Records to use ::
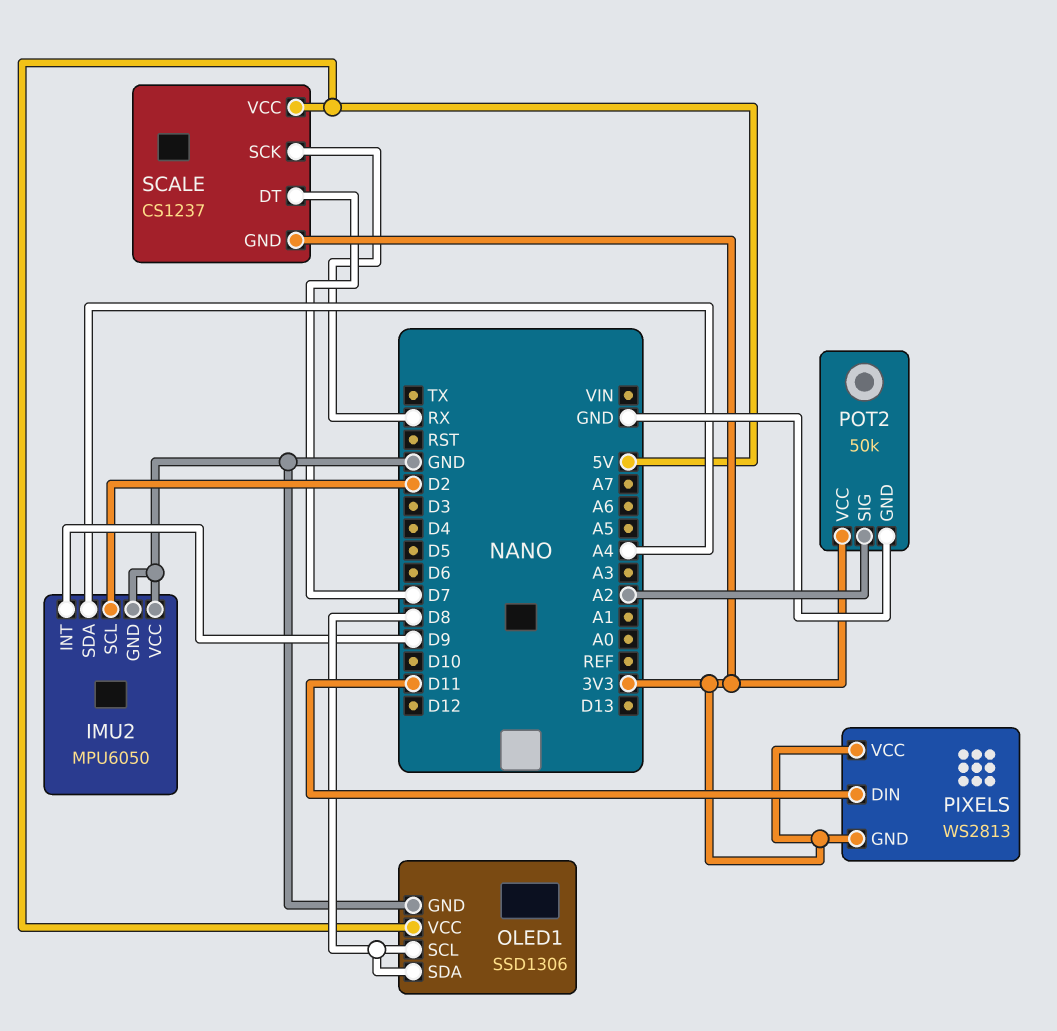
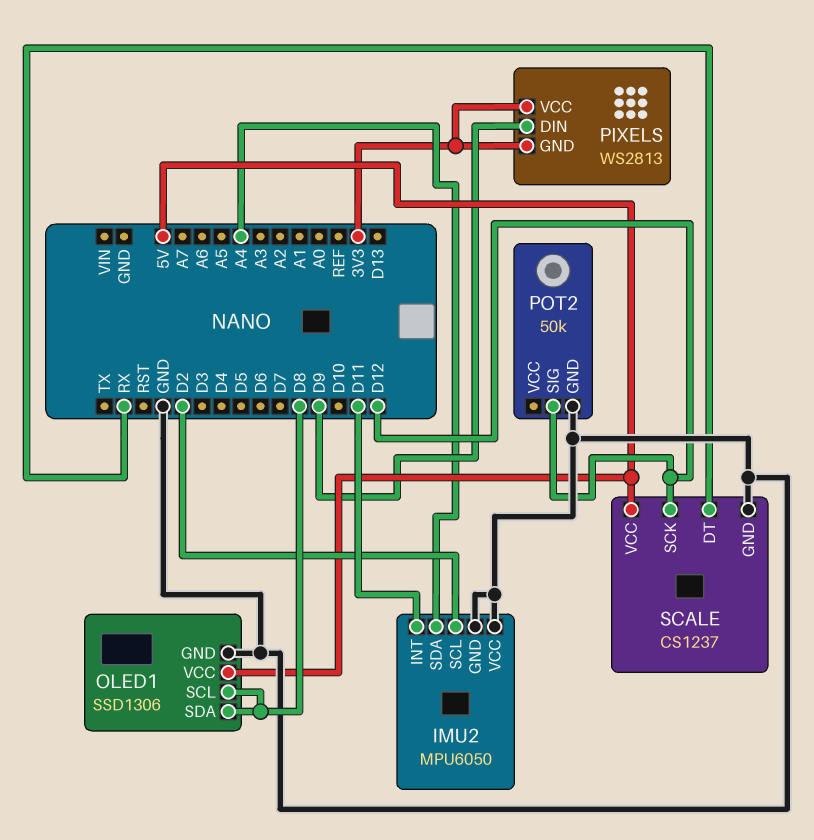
IMU2 pin INT: D9 -> D11
PIXELS pin DIN: D11 -> D9
POT2 pin SIG: A2 -> D12
POT2 pin VCC: 3V3 -> none
SCALE pin DT: D7 -> RX
SCALE pin GND: 3V3 -> GND
SCALE pin SCK: RX -> D12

What the exercise asks :: Your answer should be an exact copy of the entries above, with no images included.

Expected output ::
IMU2 pin INT: D9 -> D11
PIXELS pin DIN: D11 -> D9
POT2 pin SIG: A2 -> D12
POT2 pin VCC: 3V3 -> none
SCALE pin DT: D7 -> RX
SCALE pin GND: 3V3 -> GND
SCALE pin SCK: RX -> D12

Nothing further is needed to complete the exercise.